• [INPUT DATA]:
__________________________________________________

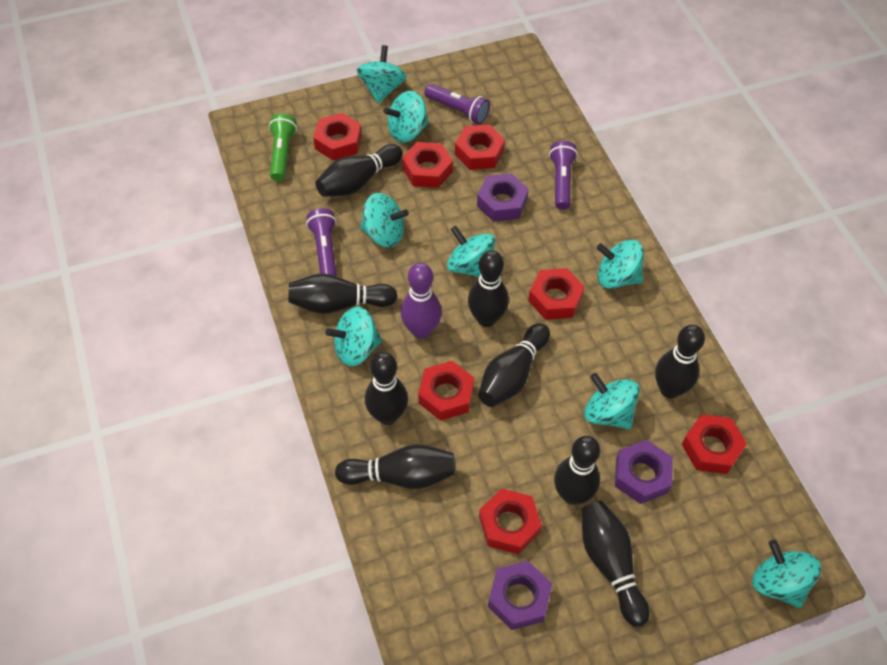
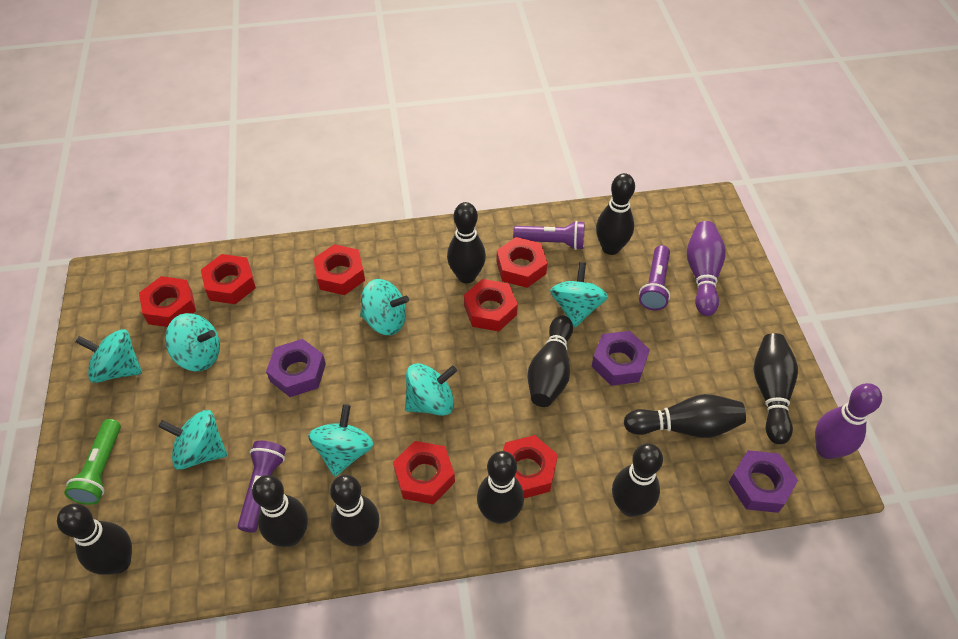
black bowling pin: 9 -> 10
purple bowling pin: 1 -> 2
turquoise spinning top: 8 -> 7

__________________________________________________

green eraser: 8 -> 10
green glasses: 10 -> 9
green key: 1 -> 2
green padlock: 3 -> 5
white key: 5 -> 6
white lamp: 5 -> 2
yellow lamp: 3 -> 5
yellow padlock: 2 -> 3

__________________________________________________

• [ACTIVITY]: In the entries above, find the line holding "white key: 5 -> 6" and the line holding "yellow padlock: 2 -> 3"; print both of them and every line between, exactly, and nothing else.

• [RESPONSE BELOW]:
white key: 5 -> 6
white lamp: 5 -> 2
yellow lamp: 3 -> 5
yellow padlock: 2 -> 3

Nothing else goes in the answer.